[Begin Stored records]

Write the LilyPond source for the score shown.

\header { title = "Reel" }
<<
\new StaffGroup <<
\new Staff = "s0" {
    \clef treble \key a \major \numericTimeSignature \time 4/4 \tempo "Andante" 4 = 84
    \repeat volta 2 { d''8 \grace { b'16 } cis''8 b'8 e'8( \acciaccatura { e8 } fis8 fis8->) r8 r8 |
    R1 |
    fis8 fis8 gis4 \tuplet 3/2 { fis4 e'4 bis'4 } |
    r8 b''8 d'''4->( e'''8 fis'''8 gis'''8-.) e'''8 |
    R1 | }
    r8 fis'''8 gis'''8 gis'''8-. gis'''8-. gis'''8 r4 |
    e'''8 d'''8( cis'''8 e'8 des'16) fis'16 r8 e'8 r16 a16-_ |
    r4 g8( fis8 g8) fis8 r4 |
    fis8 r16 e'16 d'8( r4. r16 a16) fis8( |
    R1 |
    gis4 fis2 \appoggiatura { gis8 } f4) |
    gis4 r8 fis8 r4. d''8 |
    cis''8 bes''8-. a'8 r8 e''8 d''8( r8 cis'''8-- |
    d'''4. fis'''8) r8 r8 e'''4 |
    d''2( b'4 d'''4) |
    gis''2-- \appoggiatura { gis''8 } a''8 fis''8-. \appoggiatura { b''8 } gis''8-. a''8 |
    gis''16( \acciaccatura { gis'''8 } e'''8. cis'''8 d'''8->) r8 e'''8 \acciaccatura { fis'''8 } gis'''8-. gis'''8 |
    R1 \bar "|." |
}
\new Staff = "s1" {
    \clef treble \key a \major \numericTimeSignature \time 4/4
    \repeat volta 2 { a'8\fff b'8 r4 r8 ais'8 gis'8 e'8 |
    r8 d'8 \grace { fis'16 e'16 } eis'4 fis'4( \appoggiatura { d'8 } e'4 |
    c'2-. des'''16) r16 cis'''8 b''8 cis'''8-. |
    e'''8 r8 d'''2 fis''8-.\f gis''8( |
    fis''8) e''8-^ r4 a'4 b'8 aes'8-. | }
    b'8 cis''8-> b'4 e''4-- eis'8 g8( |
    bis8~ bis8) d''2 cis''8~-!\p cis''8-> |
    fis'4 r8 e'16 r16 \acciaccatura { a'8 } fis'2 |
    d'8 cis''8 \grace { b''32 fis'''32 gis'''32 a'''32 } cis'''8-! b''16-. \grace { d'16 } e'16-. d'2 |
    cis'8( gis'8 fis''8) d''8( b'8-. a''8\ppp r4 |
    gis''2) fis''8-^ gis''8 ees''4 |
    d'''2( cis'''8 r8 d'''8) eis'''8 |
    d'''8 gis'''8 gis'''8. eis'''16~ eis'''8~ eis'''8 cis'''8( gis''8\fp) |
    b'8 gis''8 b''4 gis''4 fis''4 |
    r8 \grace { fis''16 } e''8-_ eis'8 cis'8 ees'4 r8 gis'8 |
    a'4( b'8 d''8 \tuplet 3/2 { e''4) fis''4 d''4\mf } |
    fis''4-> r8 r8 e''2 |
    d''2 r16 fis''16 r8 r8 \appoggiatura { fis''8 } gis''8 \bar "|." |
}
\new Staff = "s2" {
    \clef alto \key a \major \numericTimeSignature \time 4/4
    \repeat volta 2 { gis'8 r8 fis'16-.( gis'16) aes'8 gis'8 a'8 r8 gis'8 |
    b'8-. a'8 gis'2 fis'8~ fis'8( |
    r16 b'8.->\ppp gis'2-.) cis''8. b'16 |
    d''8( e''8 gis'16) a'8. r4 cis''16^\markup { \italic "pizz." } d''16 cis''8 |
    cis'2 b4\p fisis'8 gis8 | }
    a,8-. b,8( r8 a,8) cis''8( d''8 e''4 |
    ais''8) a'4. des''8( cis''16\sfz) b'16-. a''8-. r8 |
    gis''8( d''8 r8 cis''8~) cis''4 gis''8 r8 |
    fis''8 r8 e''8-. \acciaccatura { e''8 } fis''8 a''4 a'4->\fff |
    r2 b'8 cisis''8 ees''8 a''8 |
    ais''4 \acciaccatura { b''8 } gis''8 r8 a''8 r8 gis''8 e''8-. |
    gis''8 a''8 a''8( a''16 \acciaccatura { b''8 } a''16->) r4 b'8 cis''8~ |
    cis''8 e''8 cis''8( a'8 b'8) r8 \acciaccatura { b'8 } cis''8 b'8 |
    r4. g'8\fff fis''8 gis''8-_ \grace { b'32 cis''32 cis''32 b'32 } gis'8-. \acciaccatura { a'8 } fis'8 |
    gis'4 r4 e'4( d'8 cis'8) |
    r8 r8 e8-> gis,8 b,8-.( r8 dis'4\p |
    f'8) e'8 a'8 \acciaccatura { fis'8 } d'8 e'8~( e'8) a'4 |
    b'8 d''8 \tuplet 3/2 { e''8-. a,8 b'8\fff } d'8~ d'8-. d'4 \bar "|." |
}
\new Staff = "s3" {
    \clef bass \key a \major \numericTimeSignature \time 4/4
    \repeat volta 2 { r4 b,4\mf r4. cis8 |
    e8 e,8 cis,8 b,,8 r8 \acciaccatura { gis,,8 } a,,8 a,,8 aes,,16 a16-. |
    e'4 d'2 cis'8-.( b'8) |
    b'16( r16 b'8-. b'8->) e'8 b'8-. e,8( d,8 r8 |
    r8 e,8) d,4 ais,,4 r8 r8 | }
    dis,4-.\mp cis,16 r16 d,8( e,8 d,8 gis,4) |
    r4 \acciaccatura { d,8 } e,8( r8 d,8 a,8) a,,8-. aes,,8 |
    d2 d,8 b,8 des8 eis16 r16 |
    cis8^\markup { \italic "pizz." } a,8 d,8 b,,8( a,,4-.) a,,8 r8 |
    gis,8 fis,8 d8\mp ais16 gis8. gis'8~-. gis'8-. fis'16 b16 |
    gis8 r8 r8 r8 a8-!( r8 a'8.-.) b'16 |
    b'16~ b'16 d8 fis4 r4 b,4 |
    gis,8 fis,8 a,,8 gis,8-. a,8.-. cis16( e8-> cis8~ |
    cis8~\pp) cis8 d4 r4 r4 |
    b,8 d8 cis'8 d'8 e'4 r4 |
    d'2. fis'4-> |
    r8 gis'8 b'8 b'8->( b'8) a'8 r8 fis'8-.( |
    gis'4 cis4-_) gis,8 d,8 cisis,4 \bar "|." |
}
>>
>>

[End Stored records]

> [Problem requirements]: Find each line in the records that contains the string "major" and copy it out in full. The match is case-sensitive.

> [Expected answer]:
    \clef treble \key a \major \numericTimeSignature \time 4/4 \tempo "Andante" 4 = 84
    \clef treble \key a \major \numericTimeSignature \time 4/4
    \clef alto \key a \major \numericTimeSignature \time 4/4
    \clef bass \key a \major \numericTimeSignature \time 4/4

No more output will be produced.